ABOUT THIS EXERCISE -> From the data that follows, print exactly the lines starting at the one containing "white book: 2 -> 3" and ending at the one containing "purple flashlight: 2 -> 3"; include both of them and nothing more.

DATA EXTRACT ->
------------------------------
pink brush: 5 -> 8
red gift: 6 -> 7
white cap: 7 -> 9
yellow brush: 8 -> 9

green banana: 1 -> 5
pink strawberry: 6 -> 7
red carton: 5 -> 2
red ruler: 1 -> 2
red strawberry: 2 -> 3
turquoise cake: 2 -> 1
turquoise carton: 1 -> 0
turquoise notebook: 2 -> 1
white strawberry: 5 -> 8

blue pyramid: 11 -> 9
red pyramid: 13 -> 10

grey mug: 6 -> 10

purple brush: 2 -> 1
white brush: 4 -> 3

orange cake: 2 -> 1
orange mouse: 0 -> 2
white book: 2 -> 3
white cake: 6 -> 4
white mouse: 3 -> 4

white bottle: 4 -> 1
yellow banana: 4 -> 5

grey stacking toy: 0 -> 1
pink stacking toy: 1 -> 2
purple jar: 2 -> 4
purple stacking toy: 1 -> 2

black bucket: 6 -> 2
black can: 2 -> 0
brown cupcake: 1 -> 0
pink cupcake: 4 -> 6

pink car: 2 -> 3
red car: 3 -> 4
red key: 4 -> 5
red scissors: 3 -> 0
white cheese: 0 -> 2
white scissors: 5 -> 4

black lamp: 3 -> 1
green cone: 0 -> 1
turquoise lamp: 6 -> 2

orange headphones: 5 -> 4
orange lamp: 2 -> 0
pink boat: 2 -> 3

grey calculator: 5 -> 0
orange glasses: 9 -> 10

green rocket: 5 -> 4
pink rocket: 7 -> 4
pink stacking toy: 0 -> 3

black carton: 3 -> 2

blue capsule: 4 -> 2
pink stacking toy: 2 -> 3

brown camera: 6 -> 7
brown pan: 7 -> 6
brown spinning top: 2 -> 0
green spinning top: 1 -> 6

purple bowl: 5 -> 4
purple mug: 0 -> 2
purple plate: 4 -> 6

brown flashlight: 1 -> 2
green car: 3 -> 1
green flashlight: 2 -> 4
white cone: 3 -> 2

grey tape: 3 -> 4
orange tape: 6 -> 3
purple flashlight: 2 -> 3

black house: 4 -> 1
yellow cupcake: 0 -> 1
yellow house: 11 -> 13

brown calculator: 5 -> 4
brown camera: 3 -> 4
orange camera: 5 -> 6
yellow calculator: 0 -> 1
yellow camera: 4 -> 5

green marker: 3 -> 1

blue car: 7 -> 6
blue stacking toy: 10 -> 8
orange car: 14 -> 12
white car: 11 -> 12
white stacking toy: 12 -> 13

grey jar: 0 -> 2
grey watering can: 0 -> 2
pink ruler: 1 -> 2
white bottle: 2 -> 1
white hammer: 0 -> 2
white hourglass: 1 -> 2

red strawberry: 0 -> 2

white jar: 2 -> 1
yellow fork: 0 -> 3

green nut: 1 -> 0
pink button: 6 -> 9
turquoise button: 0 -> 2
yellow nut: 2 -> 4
------------------------------
TASK SOLUTION ->
white book: 2 -> 3
white cake: 6 -> 4
white mouse: 3 -> 4

white bottle: 4 -> 1
yellow banana: 4 -> 5

grey stacking toy: 0 -> 1
pink stacking toy: 1 -> 2
purple jar: 2 -> 4
purple stacking toy: 1 -> 2

black bucket: 6 -> 2
black can: 2 -> 0
brown cupcake: 1 -> 0
pink cupcake: 4 -> 6

pink car: 2 -> 3
red car: 3 -> 4
red key: 4 -> 5
red scissors: 3 -> 0
white cheese: 0 -> 2
white scissors: 5 -> 4

black lamp: 3 -> 1
green cone: 0 -> 1
turquoise lamp: 6 -> 2

orange headphones: 5 -> 4
orange lamp: 2 -> 0
pink boat: 2 -> 3

grey calculator: 5 -> 0
orange glasses: 9 -> 10

green rocket: 5 -> 4
pink rocket: 7 -> 4
pink stacking toy: 0 -> 3

black carton: 3 -> 2

blue capsule: 4 -> 2
pink stacking toy: 2 -> 3

brown camera: 6 -> 7
brown pan: 7 -> 6
brown spinning top: 2 -> 0
green spinning top: 1 -> 6

purple bowl: 5 -> 4
purple mug: 0 -> 2
purple plate: 4 -> 6

brown flashlight: 1 -> 2
green car: 3 -> 1
green flashlight: 2 -> 4
white cone: 3 -> 2

grey tape: 3 -> 4
orange tape: 6 -> 3
purple flashlight: 2 -> 3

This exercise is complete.